++++ Task input ++++
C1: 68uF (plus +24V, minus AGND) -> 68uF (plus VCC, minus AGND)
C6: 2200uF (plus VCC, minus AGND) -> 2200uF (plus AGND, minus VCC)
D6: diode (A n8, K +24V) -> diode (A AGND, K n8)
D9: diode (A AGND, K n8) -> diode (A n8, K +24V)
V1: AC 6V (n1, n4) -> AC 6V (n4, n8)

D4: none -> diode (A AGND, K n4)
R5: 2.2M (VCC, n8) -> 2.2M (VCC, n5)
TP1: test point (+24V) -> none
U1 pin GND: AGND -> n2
++++
++++ Task input ++++
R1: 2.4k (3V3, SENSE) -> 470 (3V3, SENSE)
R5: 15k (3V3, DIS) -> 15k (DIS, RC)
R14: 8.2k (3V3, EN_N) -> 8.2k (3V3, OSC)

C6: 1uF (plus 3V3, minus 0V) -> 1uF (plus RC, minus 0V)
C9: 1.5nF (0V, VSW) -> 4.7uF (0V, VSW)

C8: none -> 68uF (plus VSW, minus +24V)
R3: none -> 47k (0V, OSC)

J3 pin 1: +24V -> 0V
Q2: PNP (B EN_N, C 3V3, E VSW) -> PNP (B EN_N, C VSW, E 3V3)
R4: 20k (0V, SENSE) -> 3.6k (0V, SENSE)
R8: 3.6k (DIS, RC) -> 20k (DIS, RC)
++++
Activity: In the entries above, find the line holding "C1: 68uF (plus" and the line holding "U1 pin GND: AGND -> n2"; print both of them and every line between, exactly, and nothing else.

Answer to this exercise:
C1: 68uF (plus +24V, minus AGND) -> 68uF (plus VCC, minus AGND)
C6: 2200uF (plus VCC, minus AGND) -> 2200uF (plus AGND, minus VCC)
D6: diode (A n8, K +24V) -> diode (A AGND, K n8)
D9: diode (A AGND, K n8) -> diode (A n8, K +24V)
V1: AC 6V (n1, n4) -> AC 6V (n4, n8)

D4: none -> diode (A AGND, K n4)
R5: 2.2M (VCC, n8) -> 2.2M (VCC, n5)
TP1: test point (+24V) -> none
U1 pin GND: AGND -> n2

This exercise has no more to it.